**Problem to work on**
From the line with "U3 pin OB: n10 -> U2/GP5" through the final line of the entries below, write out each line exactly and nothing else.

(Records from a data source)
*** Begin section ***

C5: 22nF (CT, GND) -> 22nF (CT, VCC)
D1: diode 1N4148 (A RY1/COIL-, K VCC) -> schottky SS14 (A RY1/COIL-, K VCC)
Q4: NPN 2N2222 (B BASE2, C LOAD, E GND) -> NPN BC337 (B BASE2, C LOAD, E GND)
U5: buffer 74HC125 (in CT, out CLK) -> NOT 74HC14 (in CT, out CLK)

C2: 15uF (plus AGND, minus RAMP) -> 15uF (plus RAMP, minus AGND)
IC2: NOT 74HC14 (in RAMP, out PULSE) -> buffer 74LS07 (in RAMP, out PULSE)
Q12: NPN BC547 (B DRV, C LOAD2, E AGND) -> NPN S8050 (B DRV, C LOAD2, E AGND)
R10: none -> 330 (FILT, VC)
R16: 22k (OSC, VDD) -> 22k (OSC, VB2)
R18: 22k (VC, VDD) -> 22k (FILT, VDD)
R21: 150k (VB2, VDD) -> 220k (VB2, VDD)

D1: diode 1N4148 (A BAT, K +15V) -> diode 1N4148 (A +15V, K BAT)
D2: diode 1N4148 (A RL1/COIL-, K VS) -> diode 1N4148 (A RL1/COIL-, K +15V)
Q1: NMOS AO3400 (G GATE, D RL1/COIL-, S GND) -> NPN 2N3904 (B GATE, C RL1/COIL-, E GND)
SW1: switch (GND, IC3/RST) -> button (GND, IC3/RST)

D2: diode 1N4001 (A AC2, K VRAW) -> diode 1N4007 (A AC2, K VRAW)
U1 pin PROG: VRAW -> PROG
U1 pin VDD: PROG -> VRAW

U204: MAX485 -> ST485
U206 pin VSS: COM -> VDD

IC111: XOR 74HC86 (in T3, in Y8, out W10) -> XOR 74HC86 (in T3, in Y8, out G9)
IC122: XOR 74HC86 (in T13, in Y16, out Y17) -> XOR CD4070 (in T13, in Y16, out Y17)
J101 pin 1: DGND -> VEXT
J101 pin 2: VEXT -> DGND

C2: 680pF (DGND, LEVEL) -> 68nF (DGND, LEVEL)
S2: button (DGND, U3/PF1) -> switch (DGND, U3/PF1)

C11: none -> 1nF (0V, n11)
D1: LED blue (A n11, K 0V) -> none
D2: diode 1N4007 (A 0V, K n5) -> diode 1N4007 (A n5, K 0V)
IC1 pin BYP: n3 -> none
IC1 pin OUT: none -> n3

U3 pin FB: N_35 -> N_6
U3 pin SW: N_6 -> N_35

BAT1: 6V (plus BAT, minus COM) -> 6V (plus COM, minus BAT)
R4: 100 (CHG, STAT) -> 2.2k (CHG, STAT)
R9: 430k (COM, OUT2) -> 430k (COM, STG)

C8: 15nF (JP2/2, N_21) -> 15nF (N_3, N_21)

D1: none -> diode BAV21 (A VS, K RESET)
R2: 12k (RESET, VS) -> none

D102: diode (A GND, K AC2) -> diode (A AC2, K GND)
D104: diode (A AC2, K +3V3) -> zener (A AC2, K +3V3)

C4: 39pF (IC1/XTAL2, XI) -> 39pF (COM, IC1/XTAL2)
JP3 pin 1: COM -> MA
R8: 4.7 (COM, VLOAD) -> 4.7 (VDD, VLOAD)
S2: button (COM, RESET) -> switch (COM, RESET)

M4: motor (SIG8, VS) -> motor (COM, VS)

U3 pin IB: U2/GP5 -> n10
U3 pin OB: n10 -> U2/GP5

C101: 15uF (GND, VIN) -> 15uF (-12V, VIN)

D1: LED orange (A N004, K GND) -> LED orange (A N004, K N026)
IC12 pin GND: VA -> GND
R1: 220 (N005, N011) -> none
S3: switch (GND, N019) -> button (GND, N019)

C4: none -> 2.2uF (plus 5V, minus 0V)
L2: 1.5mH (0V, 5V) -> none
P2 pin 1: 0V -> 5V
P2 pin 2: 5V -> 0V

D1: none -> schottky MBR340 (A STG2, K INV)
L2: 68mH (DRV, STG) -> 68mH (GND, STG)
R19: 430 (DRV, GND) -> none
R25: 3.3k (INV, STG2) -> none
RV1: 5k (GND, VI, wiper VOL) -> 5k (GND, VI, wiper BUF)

*** End section ***

**Result of this exercise**
U3 pin OB: n10 -> U2/GP5

C101: 15uF (GND, VIN) -> 15uF (-12V, VIN)

D1: LED orange (A N004, K GND) -> LED orange (A N004, K N026)
IC12 pin GND: VA -> GND
R1: 220 (N005, N011) -> none
S3: switch (GND, N019) -> button (GND, N019)

C4: none -> 2.2uF (plus 5V, minus 0V)
L2: 1.5mH (0V, 5V) -> none
P2 pin 1: 0V -> 5V
P2 pin 2: 5V -> 0V

D1: none -> schottky MBR340 (A STG2, K INV)
L2: 68mH (DRV, STG) -> 68mH (GND, STG)
R19: 430 (DRV, GND) -> none
R25: 3.3k (INV, STG2) -> none
RV1: 5k (GND, VI, wiper VOL) -> 5k (GND, VI, wiper BUF)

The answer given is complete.